(Supplied material begins)

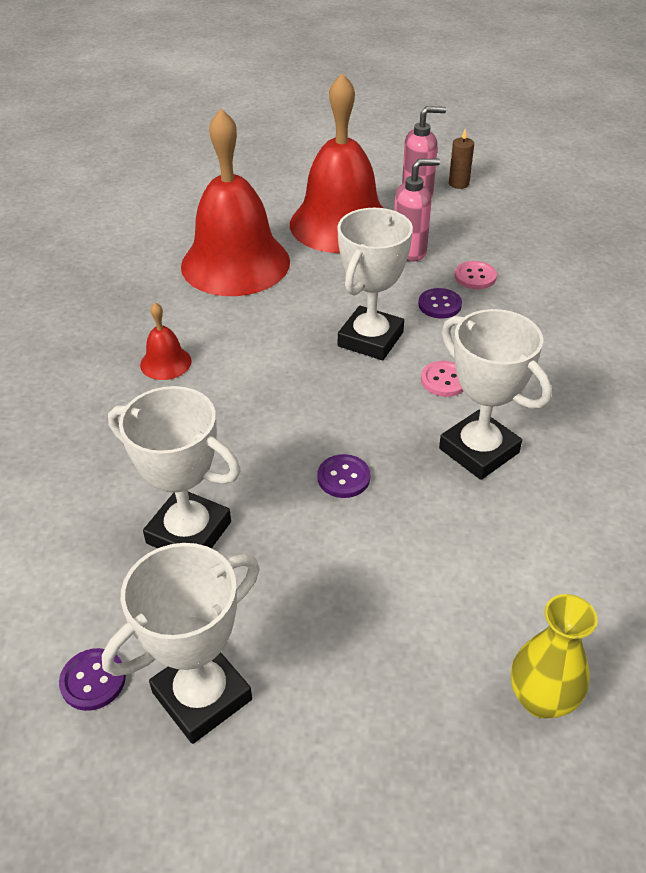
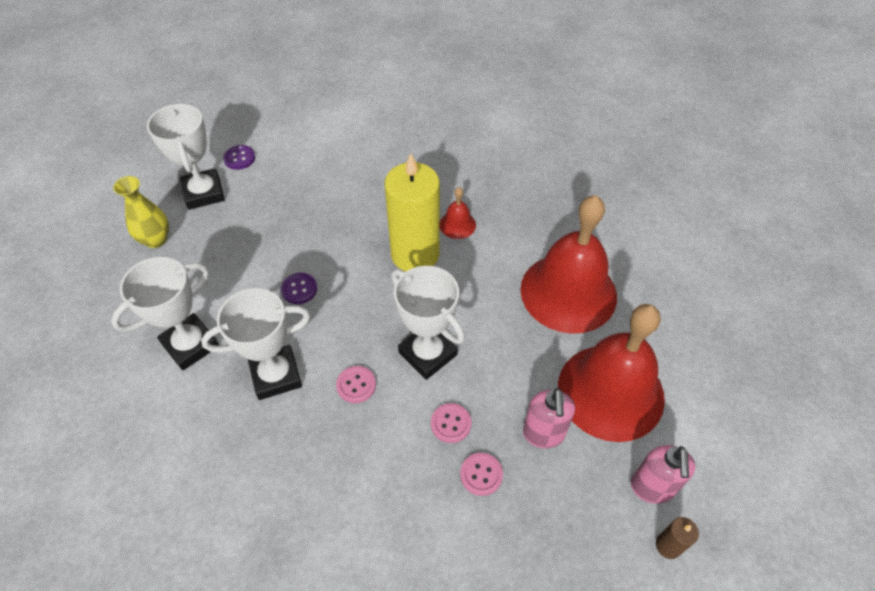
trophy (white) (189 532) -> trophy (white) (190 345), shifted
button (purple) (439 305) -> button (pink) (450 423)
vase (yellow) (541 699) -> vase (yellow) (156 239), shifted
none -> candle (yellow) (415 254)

(Supplied material ends)

__Exercise details__: Begin with the line that contains "button (purple) (439" and print each line exactly until the data ends, including the last line.

__Exercise output__:
button (purple) (439 305) -> button (pink) (450 423)
vase (yellow) (541 699) -> vase (yellow) (156 239), shifted
none -> candle (yellow) (415 254)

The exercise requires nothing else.